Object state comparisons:
⟨

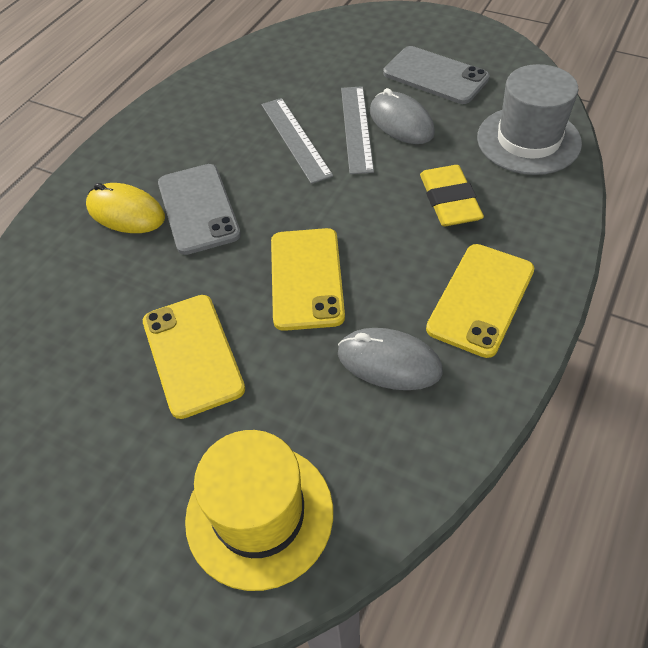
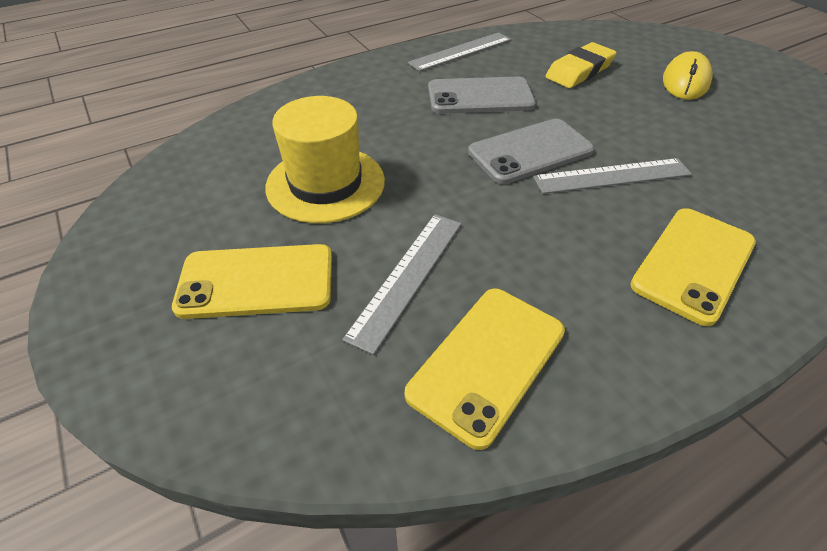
grey hat: 1 -> 0
grey mouse: 2 -> 0
grey ruler: 2 -> 3

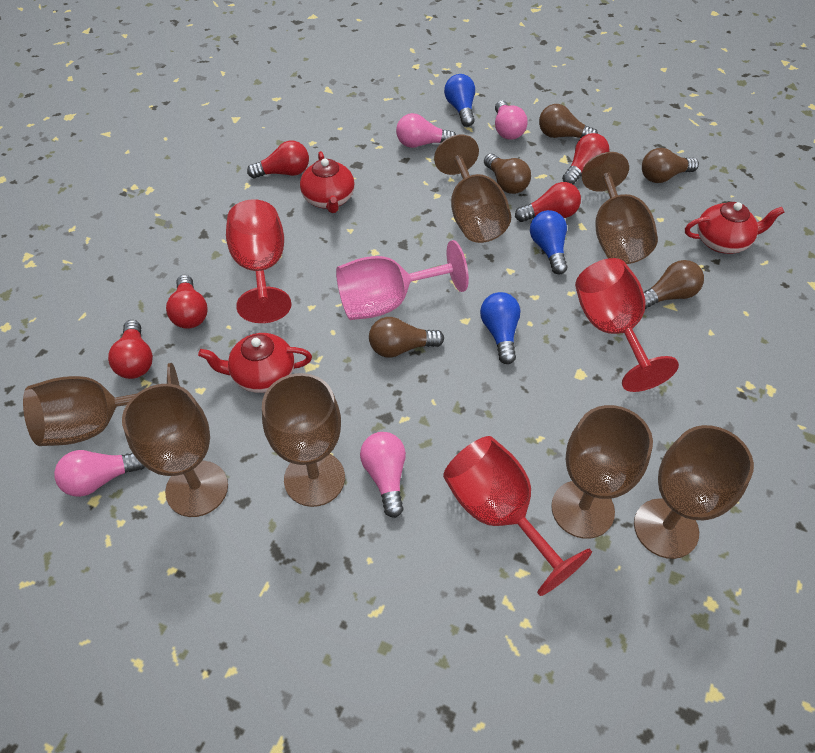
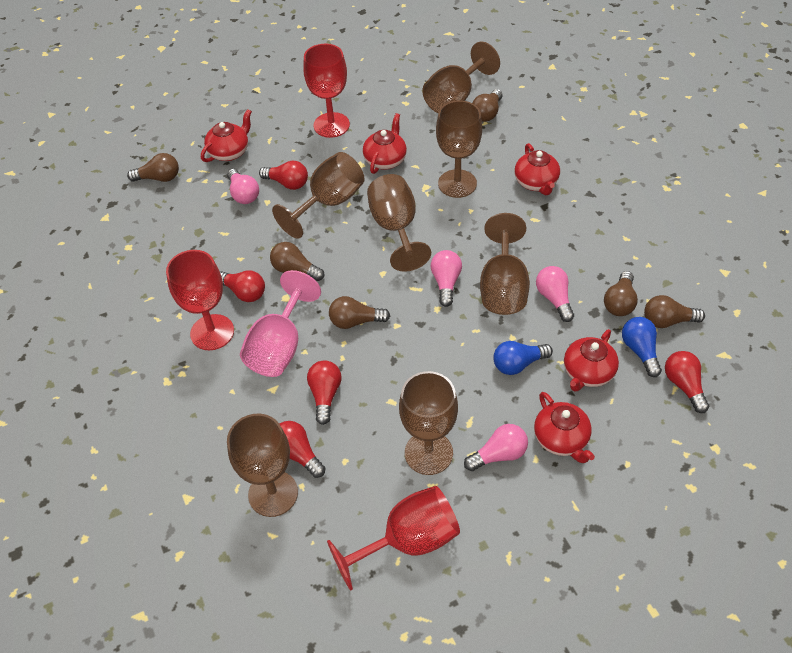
blue light bulb: 3 -> 2
brown light bulb: 5 -> 6
red teapot: 3 -> 5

⟩

## PROBLEM DESCRIPTION
Within the data above, find the lines that contain the word "bulb" and copy each of them.

## WRITTEN ANSWER
blue light bulb: 3 -> 2
brown light bulb: 5 -> 6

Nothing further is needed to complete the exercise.